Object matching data
════════════════

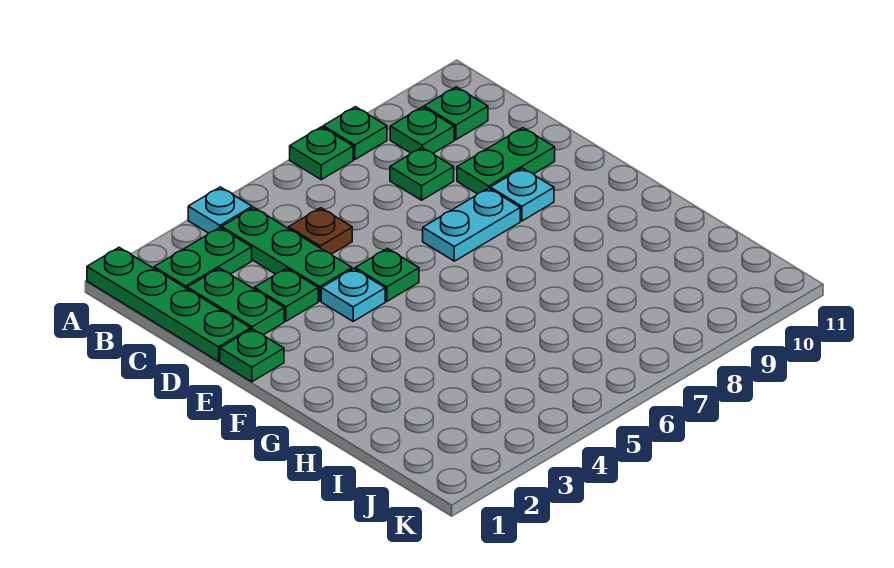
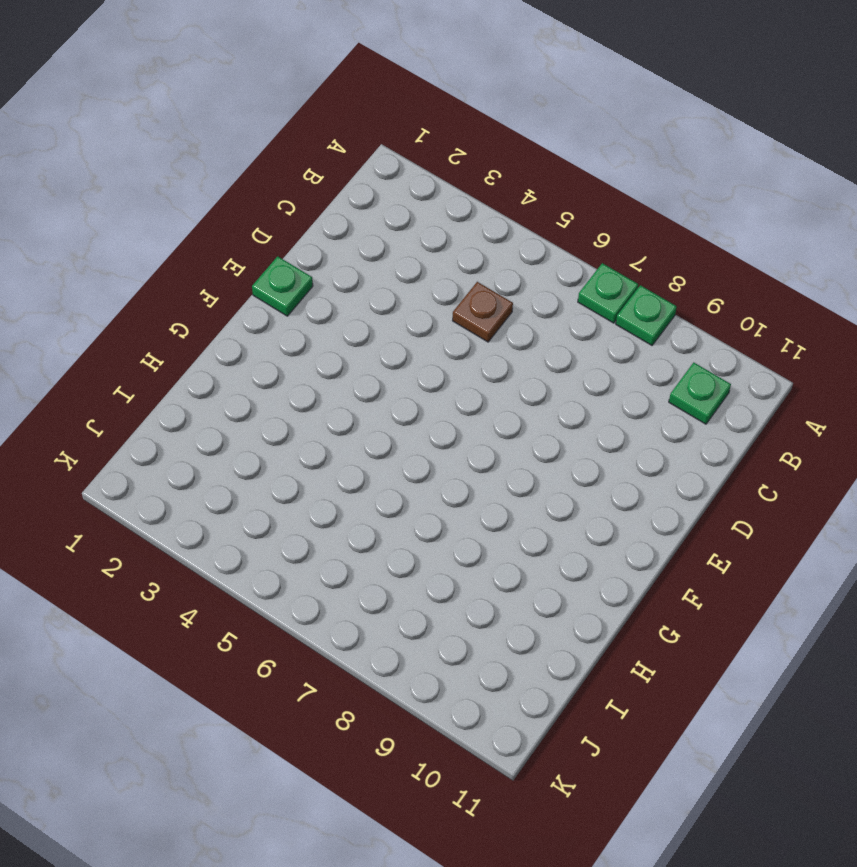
none -> green plate A1:D1 level 1
none -> cyan plate A4 level 1
none -> green plate B2:B3 level 1

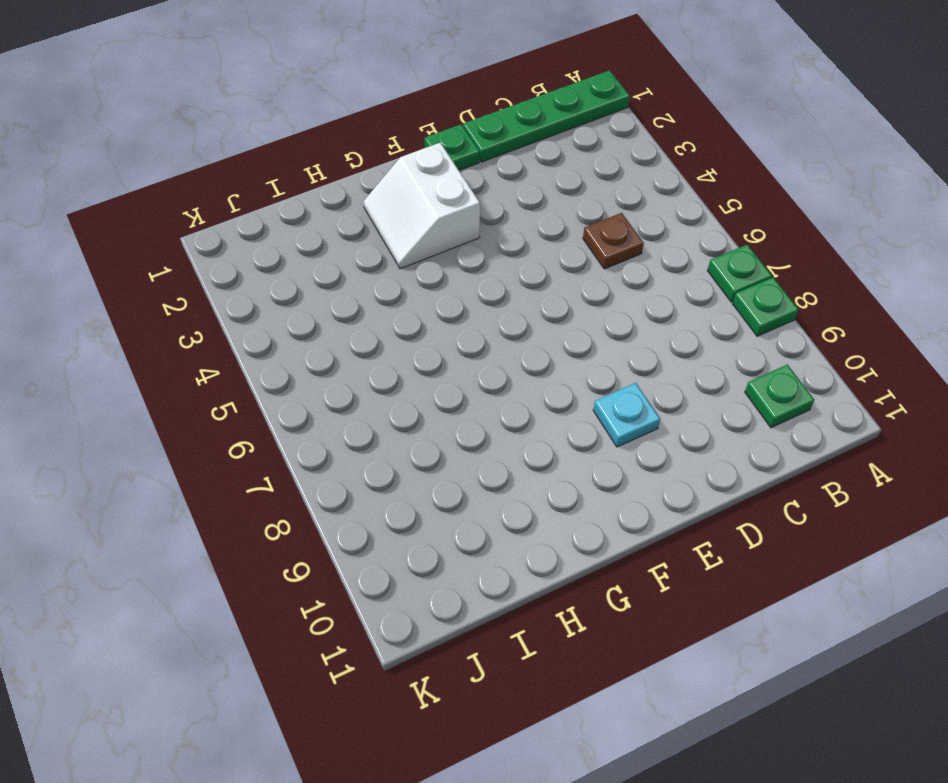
white slope F2:G3 level 1 top F -> none
none -> cyan plate A4 level 1
none -> green plate B2:B3 level 1
none -> green plate B4:D4 level 1

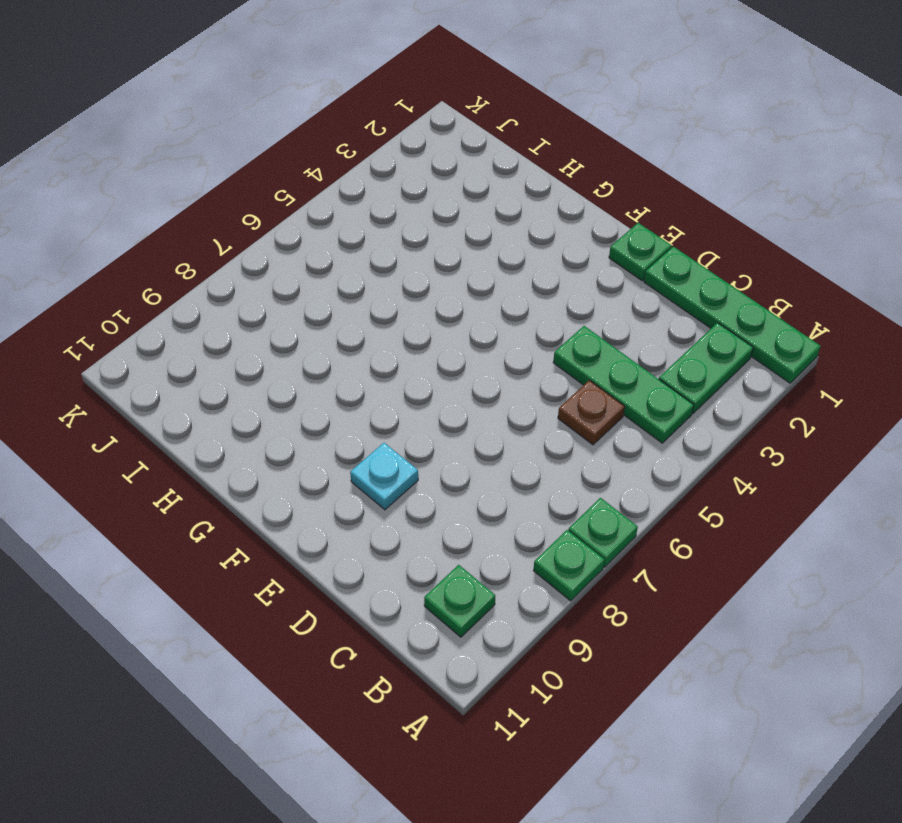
none -> cyan plate A4 level 1
none -> green plate B9 level 1
none -> green plate C2:D2 level 1

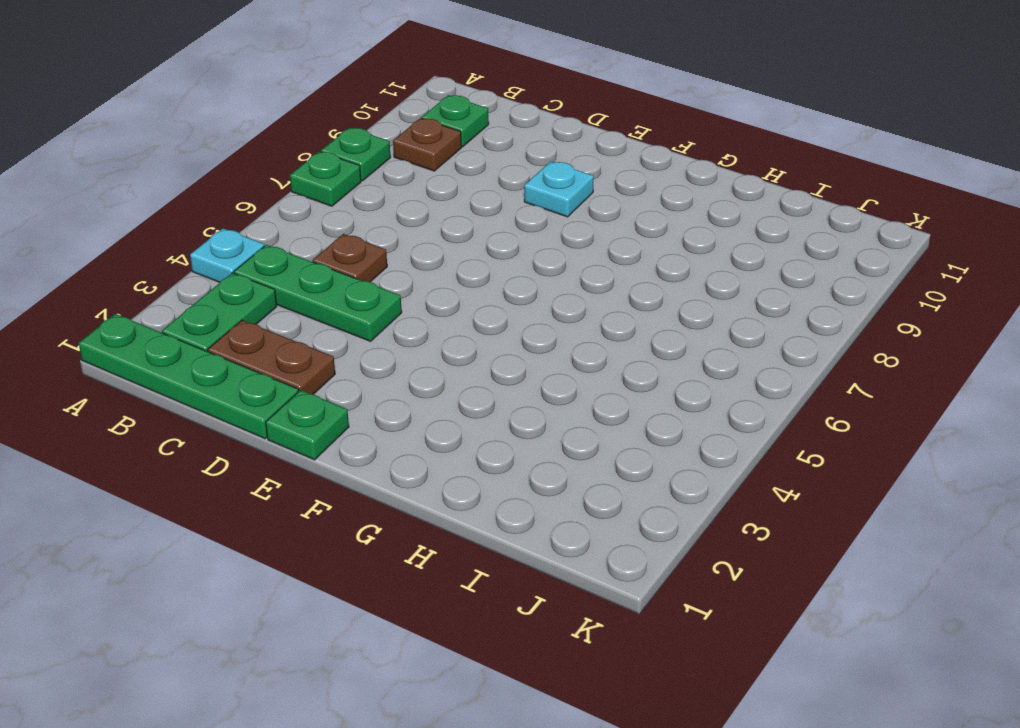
brown plate B9 level 1 -> green plate B9 level 1
brown plate C2:D2 level 1 -> green plate C2:D2 level 1
none -> green plate C8 level 1
none -> green plate D3 level 1
none -> green plate D9:D10 level 1

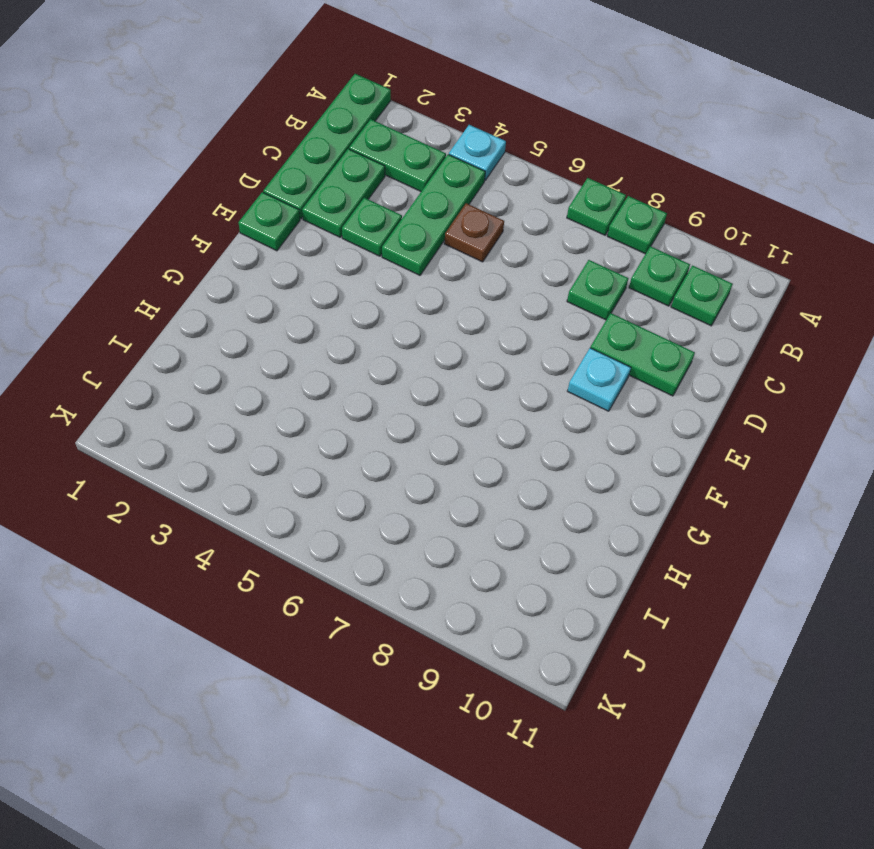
none -> cyan plate E4 level 1
none -> green plate E5 level 1
none -> cyan plate E7:E8 level 1

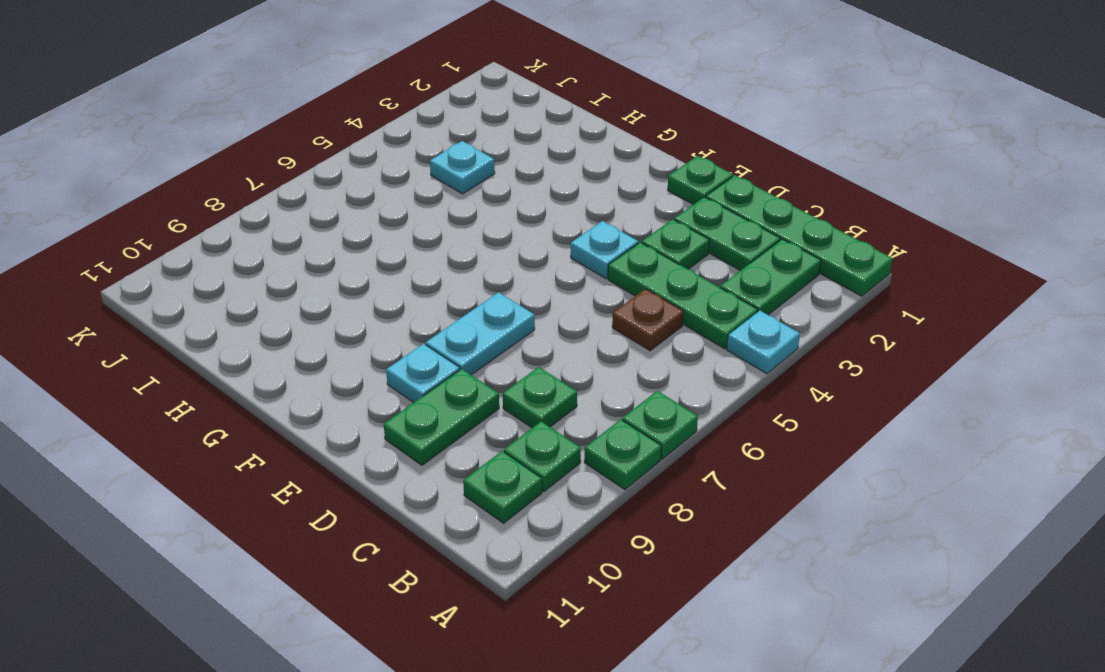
cyan plate I4 level 1 -> none
none -> green plate E5 level 1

════════════════

_TASK REQUIREMENTS_
The lines from the one containing "none -> green plate C2:D2 level 1" to the last line of the records, both included: print exactly those and nothing else, leaving out any pictures.

_FINISHED TASK_
none -> green plate C2:D2 level 1

brown plate B9 level 1 -> green plate B9 level 1
brown plate C2:D2 level 1 -> green plate C2:D2 level 1
none -> green plate C8 level 1
none -> green plate D3 level 1
none -> green plate D9:D10 level 1

none -> cyan plate E4 level 1
none -> green plate E5 level 1
none -> cyan plate E7:E8 level 1

cyan plate I4 level 1 -> none
none -> green plate E5 level 1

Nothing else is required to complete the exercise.